+++ Records supplied
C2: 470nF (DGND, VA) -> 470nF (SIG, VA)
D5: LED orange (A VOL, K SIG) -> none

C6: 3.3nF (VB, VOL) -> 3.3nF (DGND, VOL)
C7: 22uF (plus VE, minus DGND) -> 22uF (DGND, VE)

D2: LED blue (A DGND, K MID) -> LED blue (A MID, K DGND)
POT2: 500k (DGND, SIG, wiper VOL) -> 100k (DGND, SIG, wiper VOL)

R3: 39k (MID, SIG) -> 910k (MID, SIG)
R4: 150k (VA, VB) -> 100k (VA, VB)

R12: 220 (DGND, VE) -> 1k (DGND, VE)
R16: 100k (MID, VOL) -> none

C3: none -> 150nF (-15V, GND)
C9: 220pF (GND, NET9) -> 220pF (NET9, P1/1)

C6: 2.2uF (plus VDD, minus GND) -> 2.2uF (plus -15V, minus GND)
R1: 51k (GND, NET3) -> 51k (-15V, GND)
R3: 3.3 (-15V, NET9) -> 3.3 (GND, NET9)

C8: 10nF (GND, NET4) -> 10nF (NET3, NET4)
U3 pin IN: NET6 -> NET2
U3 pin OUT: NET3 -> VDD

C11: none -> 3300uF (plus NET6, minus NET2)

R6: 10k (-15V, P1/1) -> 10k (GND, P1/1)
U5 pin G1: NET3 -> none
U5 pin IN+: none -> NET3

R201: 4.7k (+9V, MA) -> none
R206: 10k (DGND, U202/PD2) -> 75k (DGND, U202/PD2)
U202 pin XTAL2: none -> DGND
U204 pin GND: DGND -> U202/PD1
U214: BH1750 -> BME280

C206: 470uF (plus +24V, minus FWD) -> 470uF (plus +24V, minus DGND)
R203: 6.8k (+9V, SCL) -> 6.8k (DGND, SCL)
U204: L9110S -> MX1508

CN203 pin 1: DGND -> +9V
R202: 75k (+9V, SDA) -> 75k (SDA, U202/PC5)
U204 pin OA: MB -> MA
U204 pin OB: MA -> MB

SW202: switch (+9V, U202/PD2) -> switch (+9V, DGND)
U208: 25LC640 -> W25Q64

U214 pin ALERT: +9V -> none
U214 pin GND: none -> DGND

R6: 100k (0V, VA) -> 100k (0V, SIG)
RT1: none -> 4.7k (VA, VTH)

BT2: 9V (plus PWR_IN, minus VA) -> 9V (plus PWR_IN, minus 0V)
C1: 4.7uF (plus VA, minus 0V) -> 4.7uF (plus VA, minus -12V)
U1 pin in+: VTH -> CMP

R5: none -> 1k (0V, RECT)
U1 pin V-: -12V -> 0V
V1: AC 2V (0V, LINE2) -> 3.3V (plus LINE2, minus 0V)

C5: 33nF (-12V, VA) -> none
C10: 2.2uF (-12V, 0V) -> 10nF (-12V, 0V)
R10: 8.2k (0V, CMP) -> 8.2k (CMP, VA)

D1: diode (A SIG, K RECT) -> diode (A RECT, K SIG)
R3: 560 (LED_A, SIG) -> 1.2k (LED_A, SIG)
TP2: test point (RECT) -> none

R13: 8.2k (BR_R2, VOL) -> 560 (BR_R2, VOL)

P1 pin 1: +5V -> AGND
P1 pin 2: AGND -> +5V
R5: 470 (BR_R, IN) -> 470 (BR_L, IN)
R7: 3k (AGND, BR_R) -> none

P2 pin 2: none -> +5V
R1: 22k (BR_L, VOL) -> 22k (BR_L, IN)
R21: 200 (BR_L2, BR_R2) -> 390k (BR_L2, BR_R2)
++++++
Task
The records shown above are to be copied exactly, every one of them.

Answer to this exercise
C2: 470nF (DGND, VA) -> 470nF (SIG, VA)
D5: LED orange (A VOL, K SIG) -> none

C6: 3.3nF (VB, VOL) -> 3.3nF (DGND, VOL)
C7: 22uF (plus VE, minus DGND) -> 22uF (DGND, VE)

D2: LED blue (A DGND, K MID) -> LED blue (A MID, K DGND)
POT2: 500k (DGND, SIG, wiper VOL) -> 100k (DGND, SIG, wiper VOL)

R3: 39k (MID, SIG) -> 910k (MID, SIG)
R4: 150k (VA, VB) -> 100k (VA, VB)

R12: 220 (DGND, VE) -> 1k (DGND, VE)
R16: 100k (MID, VOL) -> none

C3: none -> 150nF (-15V, GND)
C9: 220pF (GND, NET9) -> 220pF (NET9, P1/1)

C6: 2.2uF (plus VDD, minus GND) -> 2.2uF (plus -15V, minus GND)
R1: 51k (GND, NET3) -> 51k (-15V, GND)
R3: 3.3 (-15V, NET9) -> 3.3 (GND, NET9)

C8: 10nF (GND, NET4) -> 10nF (NET3, NET4)
U3 pin IN: NET6 -> NET2
U3 pin OUT: NET3 -> VDD

C11: none -> 3300uF (plus NET6, minus NET2)

R6: 10k (-15V, P1/1) -> 10k (GND, P1/1)
U5 pin G1: NET3 -> none
U5 pin IN+: none -> NET3

R201: 4.7k (+9V, MA) -> none
R206: 10k (DGND, U202/PD2) -> 75k (DGND, U202/PD2)
U202 pin XTAL2: none -> DGND
U204 pin GND: DGND -> U202/PD1
U214: BH1750 -> BME280

C206: 470uF (plus +24V, minus FWD) -> 470uF (plus +24V, minus DGND)
R203: 6.8k (+9V, SCL) -> 6.8k (DGND, SCL)
U204: L9110S -> MX1508

CN203 pin 1: DGND -> +9V
R202: 75k (+9V, SDA) -> 75k (SDA, U202/PC5)
U204 pin OA: MB -> MA
U204 pin OB: MA -> MB

SW202: switch (+9V, U202/PD2) -> switch (+9V, DGND)
U208: 25LC640 -> W25Q64

U214 pin ALERT: +9V -> none
U214 pin GND: none -> DGND

R6: 100k (0V, VA) -> 100k (0V, SIG)
RT1: none -> 4.7k (VA, VTH)

BT2: 9V (plus PWR_IN, minus VA) -> 9V (plus PWR_IN, minus 0V)
C1: 4.7uF (plus VA, minus 0V) -> 4.7uF (plus VA, minus -12V)
U1 pin in+: VTH -> CMP

R5: none -> 1k (0V, RECT)
U1 pin V-: -12V -> 0V
V1: AC 2V (0V, LINE2) -> 3.3V (plus LINE2, minus 0V)

C5: 33nF (-12V, VA) -> none
C10: 2.2uF (-12V, 0V) -> 10nF (-12V, 0V)
R10: 8.2k (0V, CMP) -> 8.2k (CMP, VA)

D1: diode (A SIG, K RECT) -> diode (A RECT, K SIG)
R3: 560 (LED_A, SIG) -> 1.2k (LED_A, SIG)
TP2: test point (RECT) -> none

R13: 8.2k (BR_R2, VOL) -> 560 (BR_R2, VOL)

P1 pin 1: +5V -> AGND
P1 pin 2: AGND -> +5V
R5: 470 (BR_R, IN) -> 470 (BR_L, IN)
R7: 3k (AGND, BR_R) -> none

P2 pin 2: none -> +5V
R1: 22k (BR_L, VOL) -> 22k (BR_L, IN)
R21: 200 (BR_L2, BR_R2) -> 390k (BR_L2, BR_R2)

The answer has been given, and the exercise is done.